**Work request:**
Below are entries; copy exactly the lines from the one with "75 degrees counterclockwise" through the one with "camera: 145 degrees right, 10 degrees up", both included, and leave out the rest.

**Data supplied:**
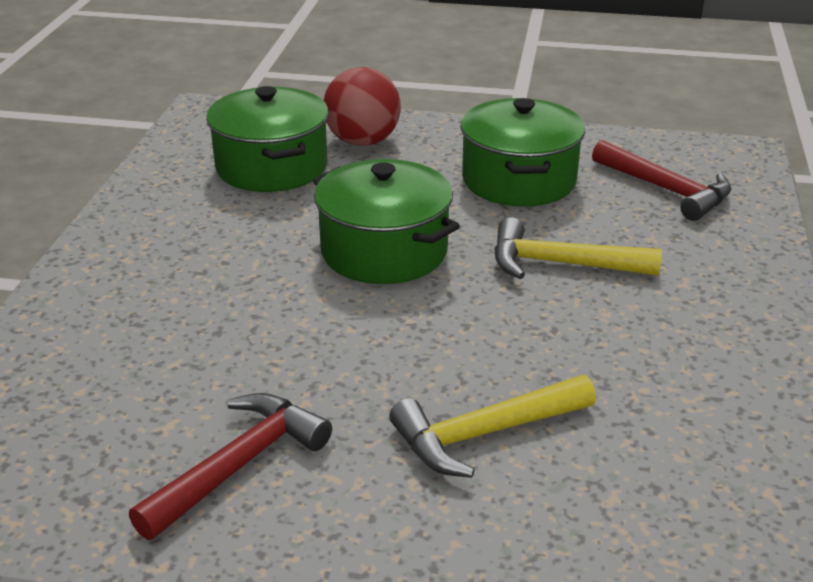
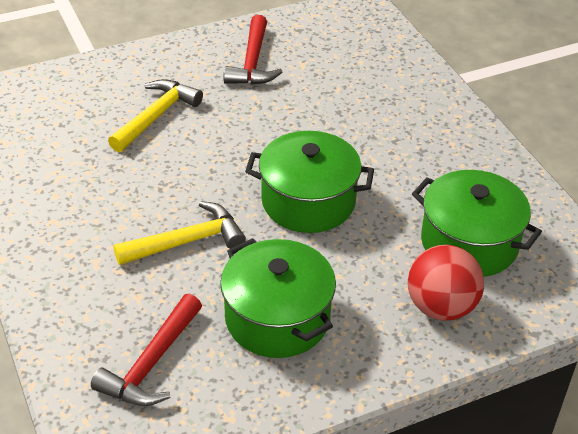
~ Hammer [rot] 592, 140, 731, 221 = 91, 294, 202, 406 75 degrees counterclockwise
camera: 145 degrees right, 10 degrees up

---

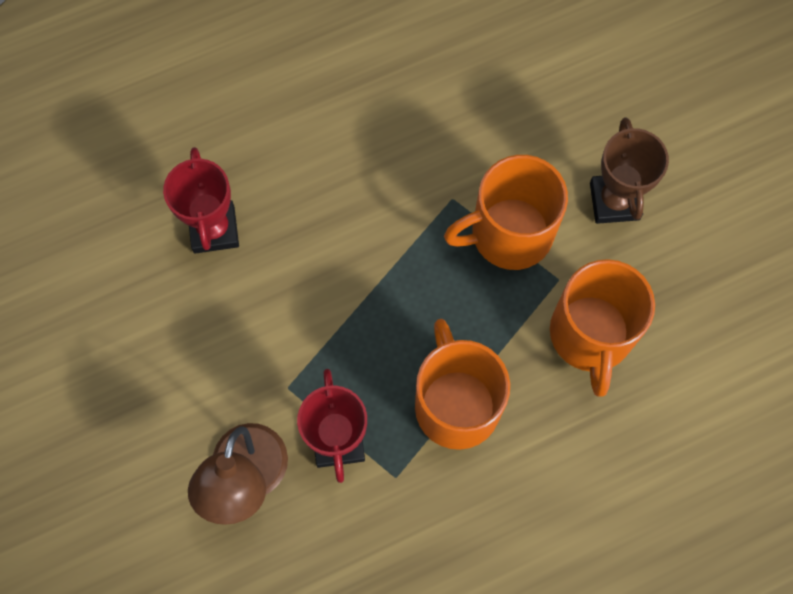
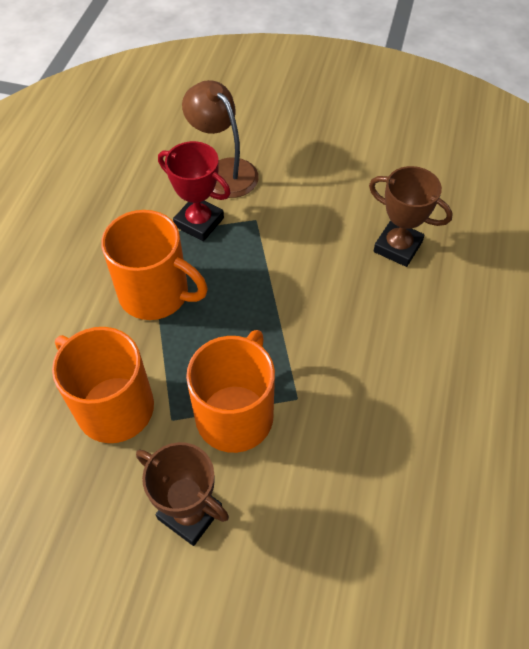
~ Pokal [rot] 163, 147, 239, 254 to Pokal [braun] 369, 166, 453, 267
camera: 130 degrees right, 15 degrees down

**Answer:**
~ Hammer [rot] 592, 140, 731, 221 = 91, 294, 202, 406 75 degrees counterclockwise
camera: 145 degrees right, 10 degrees up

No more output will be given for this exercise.